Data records
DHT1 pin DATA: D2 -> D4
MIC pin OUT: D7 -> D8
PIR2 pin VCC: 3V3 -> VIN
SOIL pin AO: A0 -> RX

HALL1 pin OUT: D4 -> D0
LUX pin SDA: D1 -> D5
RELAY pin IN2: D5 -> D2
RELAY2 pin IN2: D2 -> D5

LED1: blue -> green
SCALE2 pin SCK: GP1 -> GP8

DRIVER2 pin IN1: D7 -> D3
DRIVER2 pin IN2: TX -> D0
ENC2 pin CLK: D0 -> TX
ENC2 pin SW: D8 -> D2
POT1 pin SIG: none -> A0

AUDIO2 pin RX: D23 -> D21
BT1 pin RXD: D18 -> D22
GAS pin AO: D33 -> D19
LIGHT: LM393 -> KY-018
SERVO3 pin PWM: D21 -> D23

• Exercise details: Write out all the data exactly.

• Response:
DHT1 pin DATA: D2 -> D4
MIC pin OUT: D7 -> D8
PIR2 pin VCC: 3V3 -> VIN
SOIL pin AO: A0 -> RX

HALL1 pin OUT: D4 -> D0
LUX pin SDA: D1 -> D5
RELAY pin IN2: D5 -> D2
RELAY2 pin IN2: D2 -> D5

LED1: blue -> green
SCALE2 pin SCK: GP1 -> GP8

DRIVER2 pin IN1: D7 -> D3
DRIVER2 pin IN2: TX -> D0
ENC2 pin CLK: D0 -> TX
ENC2 pin SW: D8 -> D2
POT1 pin SIG: none -> A0

AUDIO2 pin RX: D23 -> D21
BT1 pin RXD: D18 -> D22
GAS pin AO: D33 -> D19
LIGHT: LM393 -> KY-018
SERVO3 pin PWM: D21 -> D23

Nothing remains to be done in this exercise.